TASK INPUT section start

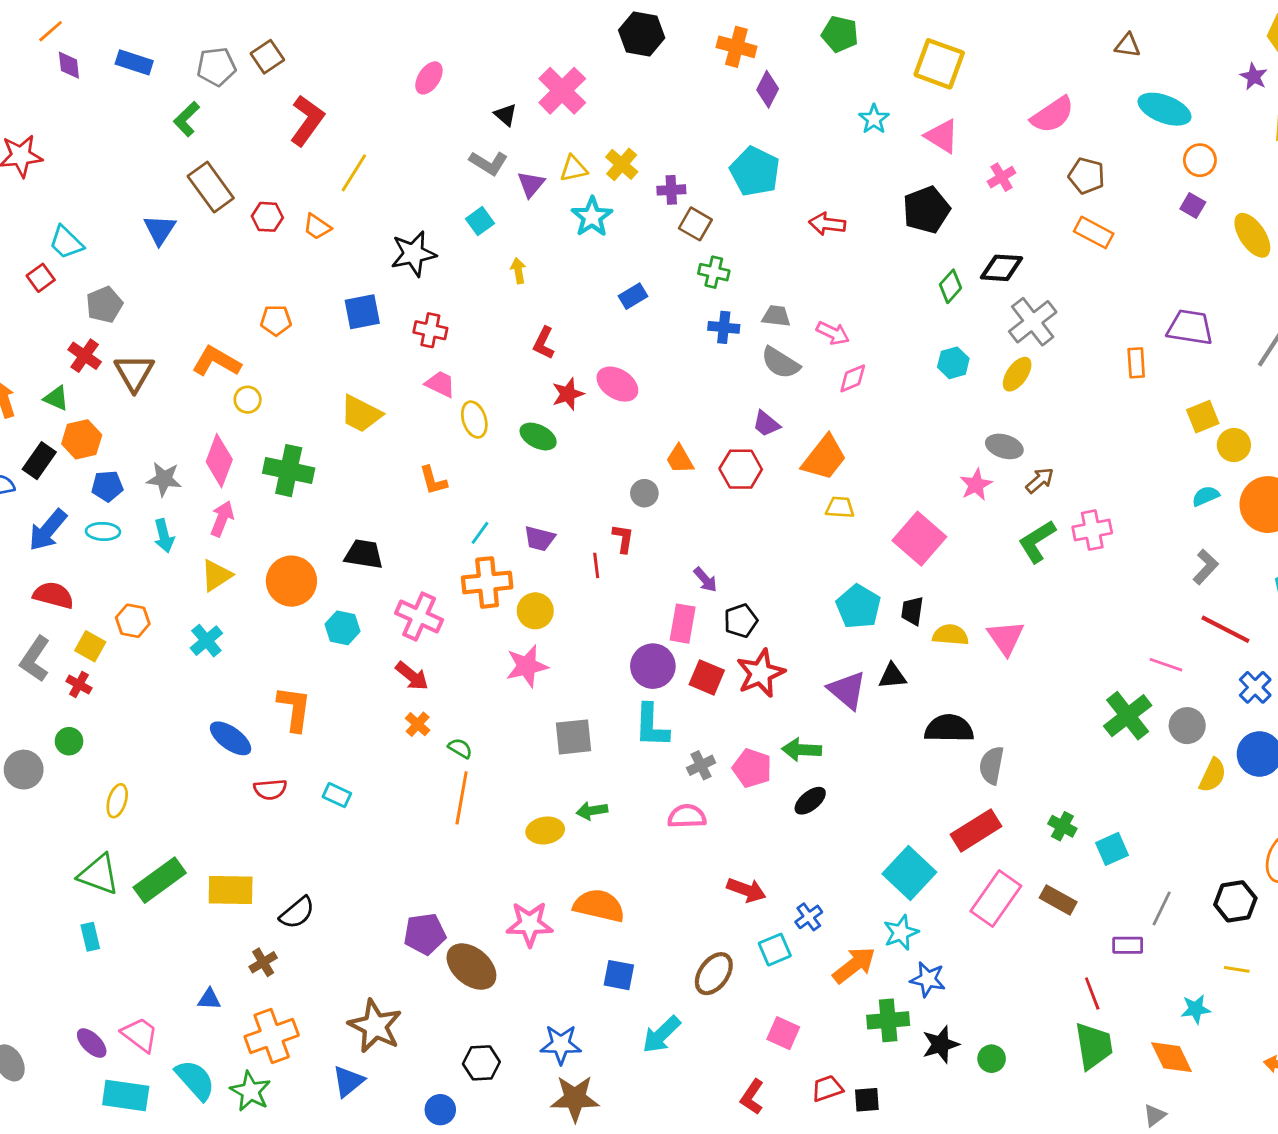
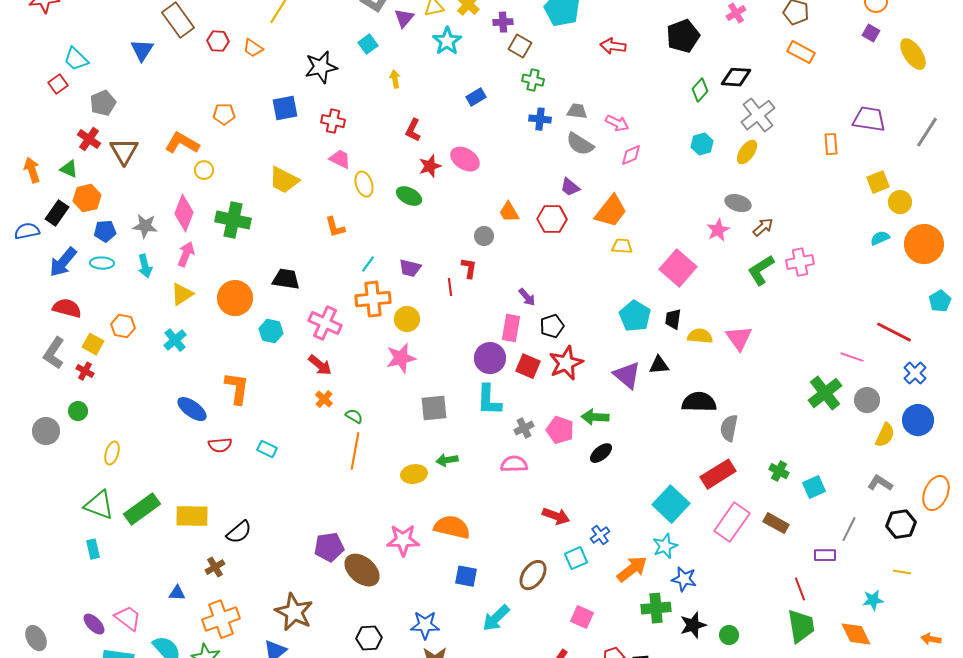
gray L-shape: (1206, 567) -> (880, 483), moved, turned -100

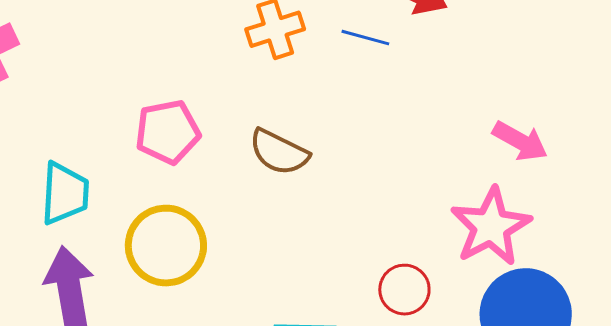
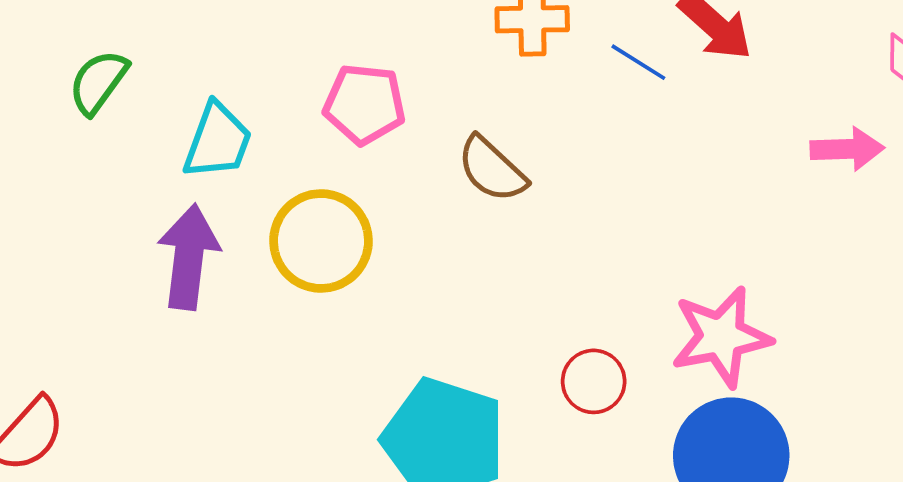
pink arrow: (520, 141) -> (847, 149), moved, turned -48

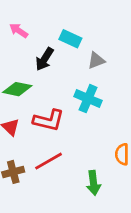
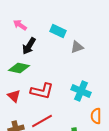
black arrow: (45, 59) -> (29, 46), moved
cyan cross: (88, 99) -> (81, 91), moved

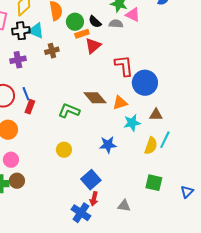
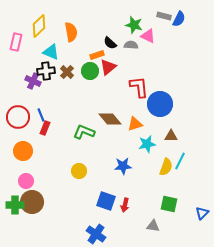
green circle: (75, 22) -> (90, 71), moved
black cross: (21, 31) -> (46, 71), moved
brown cross: (52, 51) -> (67, 72), turned -32
purple cross: (18, 60) -> (33, 81), turned 35
blue square: (91, 180) -> (106, 201), turned -30
brown circle: (17, 181) -> (32, 202), size x1.5
red arrow: (94, 199) -> (125, 205), moved
gray triangle: (124, 206) -> (153, 226), moved

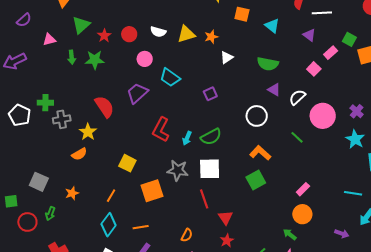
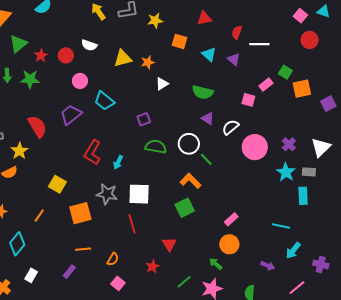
white semicircle: (158, 32) -> (89, 45), moved
purple triangle: (309, 35) -> (234, 59), moved
pink square: (314, 69) -> (248, 100), turned -32
green semicircle: (211, 137) -> (156, 147), moved, turned -145
green line: (297, 137) -> (206, 159), moved
red triangle: (225, 218) -> (169, 244), moved
cyan diamond: (109, 225) -> (17, 244), moved
orange line: (141, 227) -> (83, 249), moved

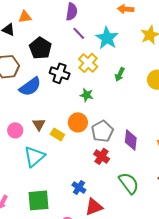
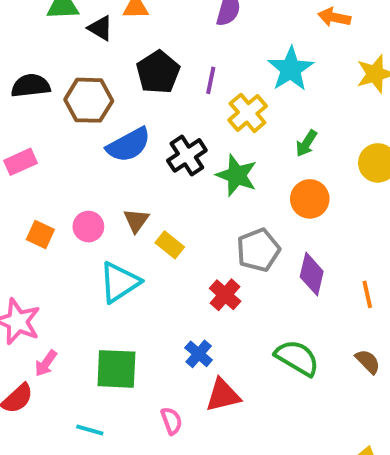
purple line: (79, 33) -> (211, 80), moved, turned 48
black cross: (60, 73) -> (187, 155), moved, turned 30
green star: (87, 95) -> (237, 175), size x1.5
orange circle: (78, 122) -> (310, 199), moved
red cross: (102, 156) -> (225, 295), moved
green semicircle: (129, 183) -> (297, 358), turned -30

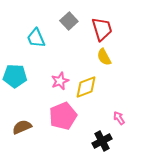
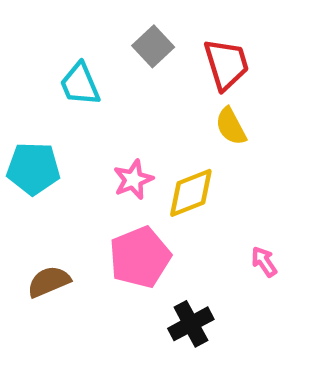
black cross: (102, 141) -> (191, 324), moved

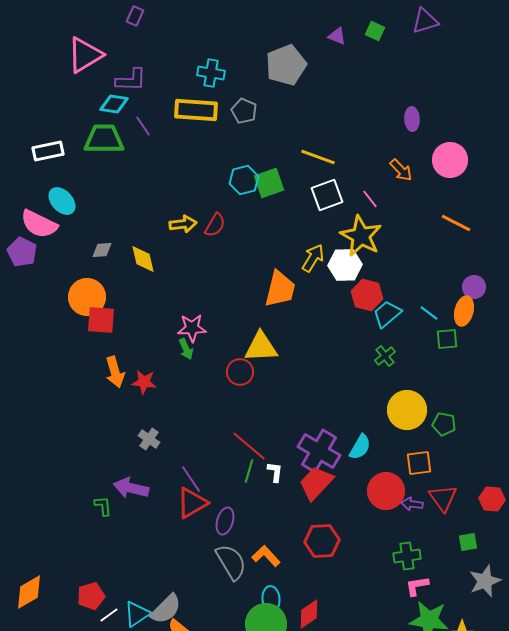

TASK INPUT section end

### ASSIGNED TASK
Whenever the string "orange" shows up in a line above, copy that line.

### ANSWER FOR THE TASK
orange line: (141, 227) -> (83, 249), moved
orange circle: (78, 122) -> (310, 199), moved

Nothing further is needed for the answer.